Work to complete
Drop all images and give the records again exactly.

Data to use
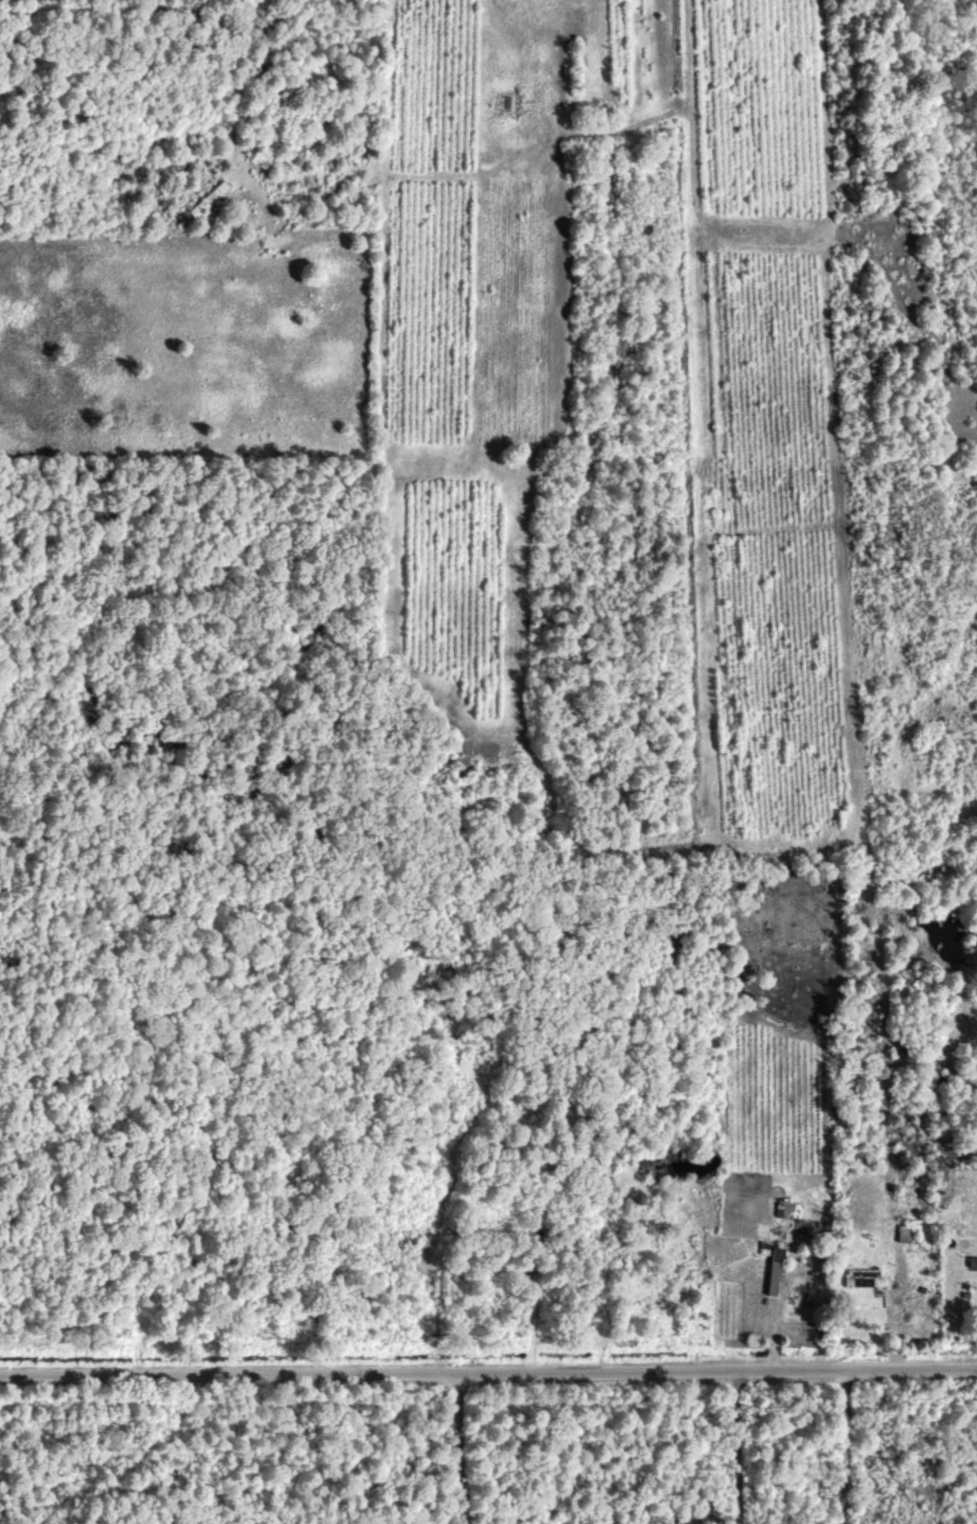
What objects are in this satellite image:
building: (902, 1234)
road: (488, 1371)
road: (843, 1446)
road: (735, 1447)
road: (458, 1448)
road: (77, 1449)

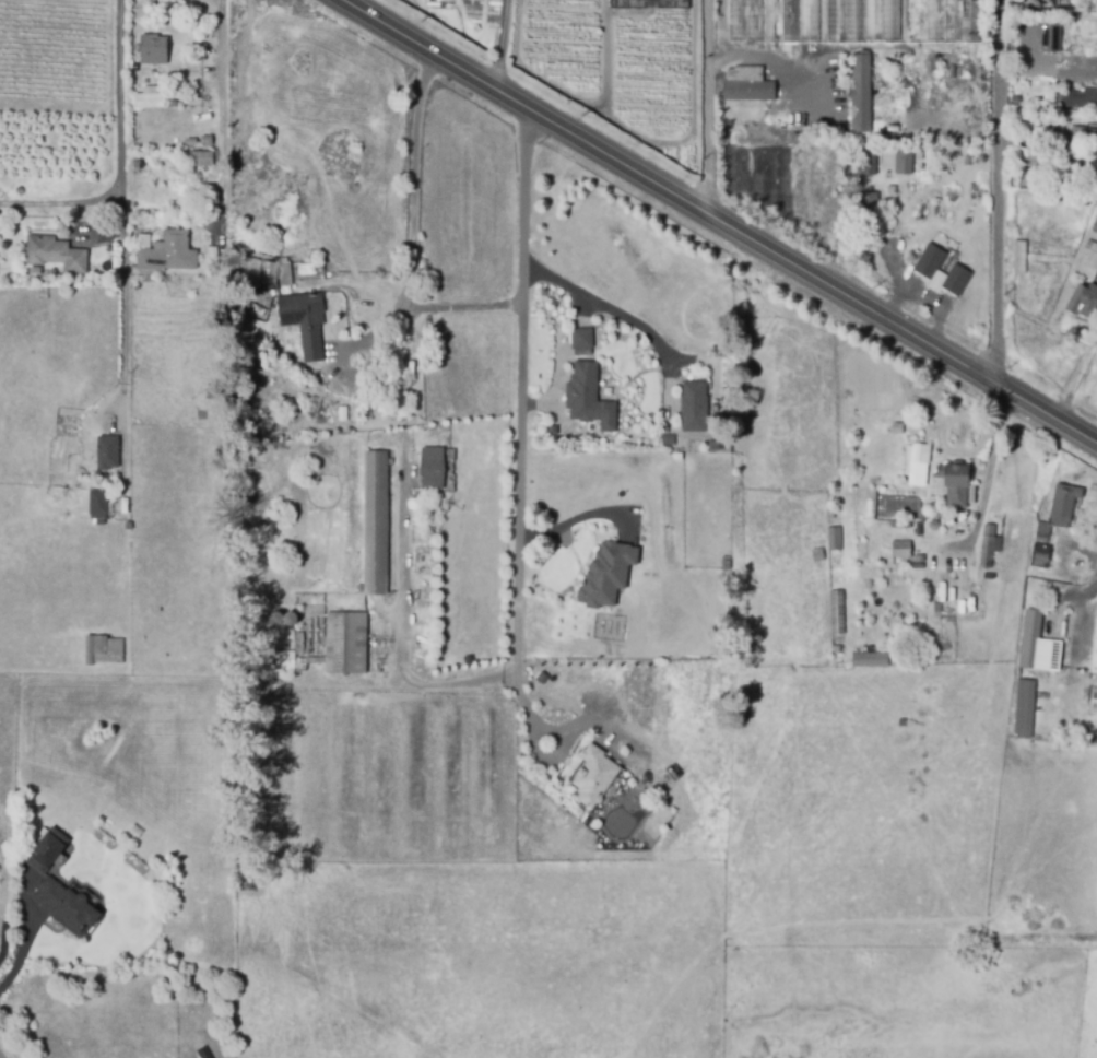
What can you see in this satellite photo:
building: (1042, 3)
building: (772, 20)
building: (862, 21)
building: (953, 22)
building: (1051, 39)
road: (506, 43)
building: (153, 58)
road: (768, 59)
road: (1046, 66)
building: (744, 76)
building: (860, 95)
building: (750, 97)
building: (150, 99)
building: (1079, 100)
building: (173, 104)
road: (711, 113)
road: (220, 116)
building: (1092, 138)
building: (206, 139)
building: (201, 160)
building: (903, 160)
building: (867, 161)
building: (967, 162)
building: (1030, 164)
building: (1028, 181)
building: (891, 191)
road: (995, 195)
road: (676, 202)
building: (867, 203)
road: (62, 204)
road: (121, 206)
road: (410, 221)
building: (1095, 230)
building: (56, 255)
building: (166, 255)
building: (1020, 259)
building: (930, 263)
building: (1090, 264)
building: (285, 276)
building: (956, 280)
building: (1083, 303)
road: (462, 308)
road: (592, 308)
building: (304, 323)
building: (582, 341)
road: (1075, 385)
building: (914, 393)
road: (520, 394)
building: (589, 399)
building: (692, 408)
road: (1046, 421)
building: (899, 429)
building: (667, 441)
building: (107, 453)
building: (916, 465)
building: (437, 470)
road: (988, 471)
building: (956, 490)
building: (98, 506)
building: (1060, 506)
building: (123, 507)
building: (832, 516)
road: (572, 520)
building: (375, 524)
building: (900, 526)
building: (128, 527)
building: (1042, 532)
building: (834, 538)
building: (989, 547)
building: (901, 554)
building: (1038, 555)
building: (818, 556)
building: (918, 567)
building: (971, 575)
building: (607, 576)
building: (835, 579)
building: (938, 608)
building: (960, 609)
building: (836, 614)
road: (401, 625)
building: (345, 644)
building: (1036, 645)
building: (944, 647)
building: (835, 650)
building: (1094, 651)
building: (103, 652)
building: (869, 661)
building: (1023, 709)
building: (594, 775)
building: (47, 850)
building: (46, 891)
building: (74, 913)
road: (21, 952)

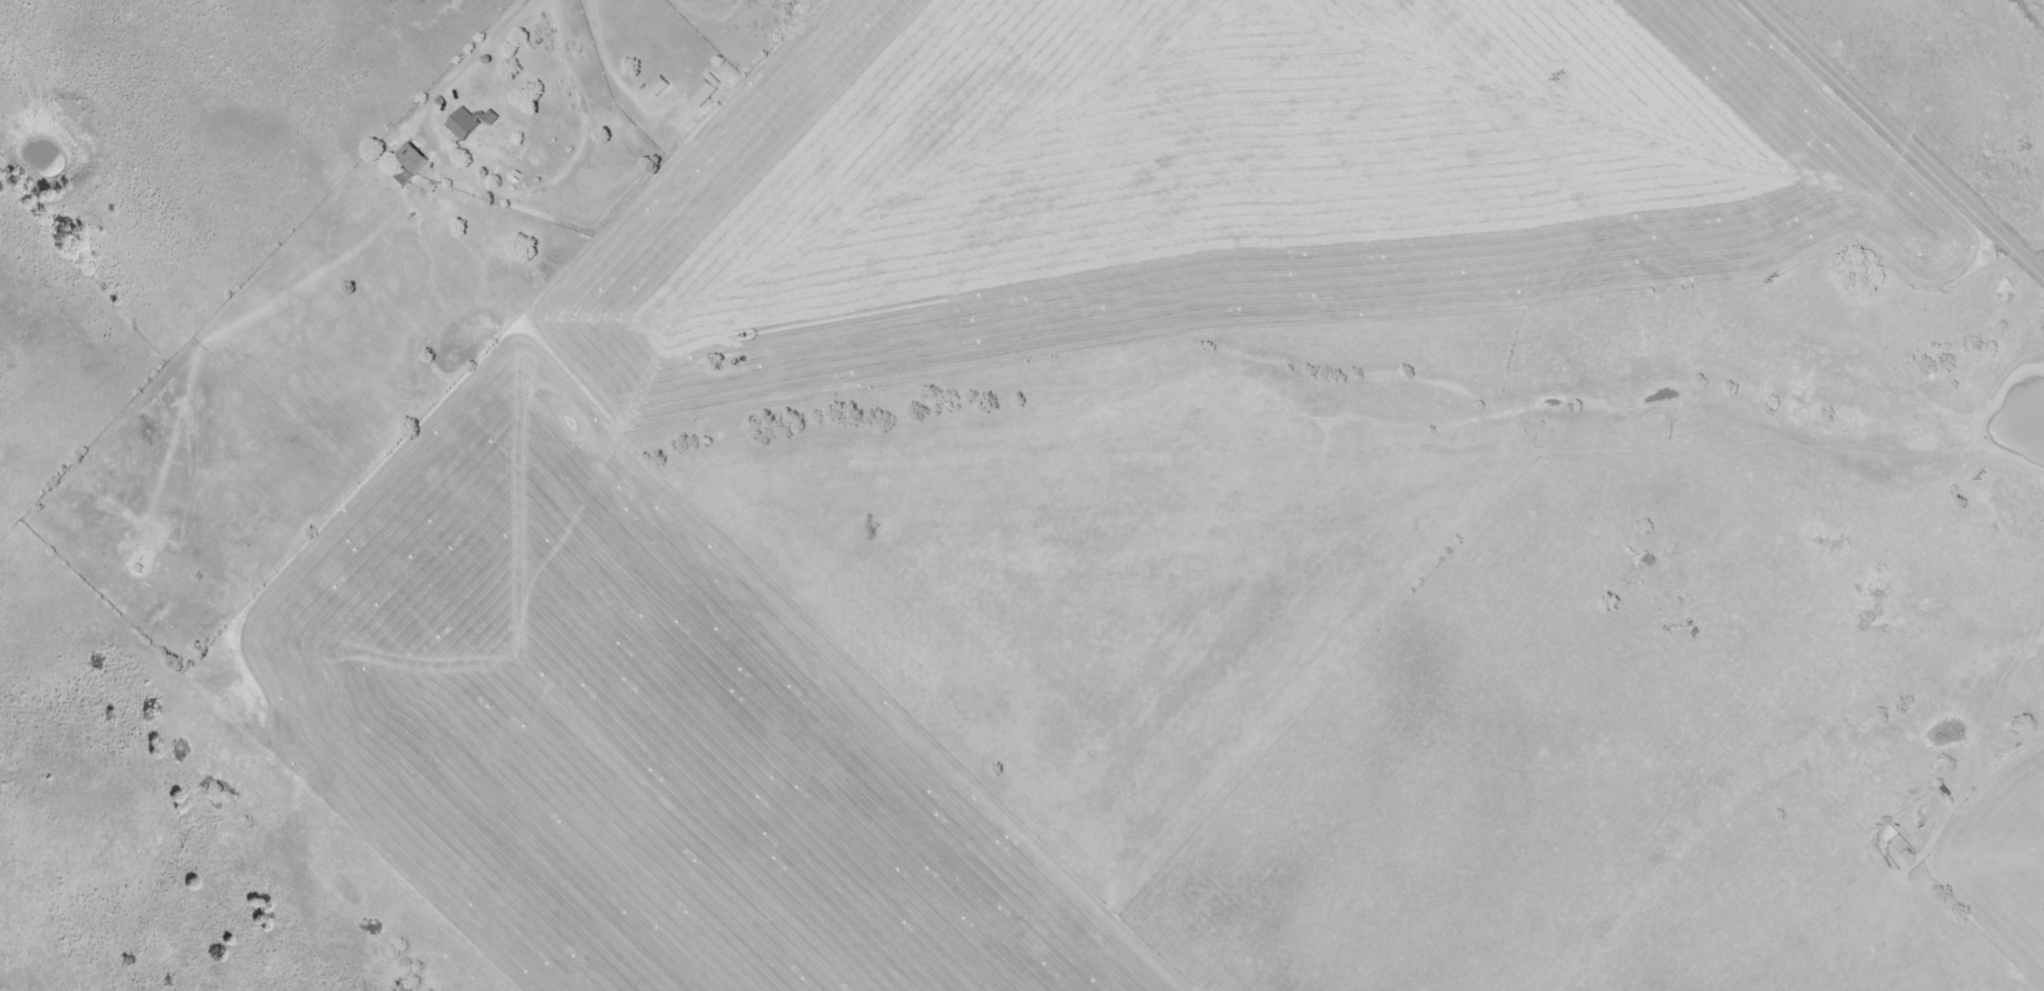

Task answer
What objects are in this satellite image:
building: (902, 1234)
road: (488, 1371)
road: (843, 1446)
road: (735, 1447)
road: (458, 1448)
road: (77, 1449)

What can you see in this satellite photo:
building: (1042, 3)
building: (772, 20)
building: (862, 21)
building: (953, 22)
building: (1051, 39)
road: (506, 43)
building: (153, 58)
road: (768, 59)
road: (1046, 66)
building: (744, 76)
building: (860, 95)
building: (750, 97)
building: (150, 99)
building: (1079, 100)
building: (173, 104)
road: (711, 113)
road: (220, 116)
building: (1092, 138)
building: (206, 139)
building: (201, 160)
building: (903, 160)
building: (867, 161)
building: (967, 162)
building: (1030, 164)
building: (1028, 181)
building: (891, 191)
road: (995, 195)
road: (676, 202)
building: (867, 203)
road: (62, 204)
road: (121, 206)
road: (410, 221)
building: (1095, 230)
building: (56, 255)
building: (166, 255)
building: (1020, 259)
building: (930, 263)
building: (1090, 264)
building: (285, 276)
building: (956, 280)
building: (1083, 303)
road: (462, 308)
road: (592, 308)
building: (304, 323)
building: (582, 341)
road: (1075, 385)
building: (914, 393)
road: (520, 394)
building: (589, 399)
building: (692, 408)
road: (1046, 421)
building: (899, 429)
building: (667, 441)
building: (107, 453)
building: (916, 465)
building: (437, 470)
road: (988, 471)
building: (956, 490)
building: (98, 506)
building: (1060, 506)
building: (123, 507)
building: (832, 516)
road: (572, 520)
building: (375, 524)
building: (900, 526)
building: (128, 527)
building: (1042, 532)
building: (834, 538)
building: (989, 547)
building: (901, 554)
building: (1038, 555)
building: (818, 556)
building: (918, 567)
building: (971, 575)
building: (607, 576)
building: (835, 579)
building: (938, 608)
building: (960, 609)
building: (836, 614)
road: (401, 625)
building: (345, 644)
building: (1036, 645)
building: (944, 647)
building: (835, 650)
building: (1094, 651)
building: (103, 652)
building: (869, 661)
building: (1023, 709)
building: (594, 775)
building: (47, 850)
building: (46, 891)
building: (74, 913)
road: (21, 952)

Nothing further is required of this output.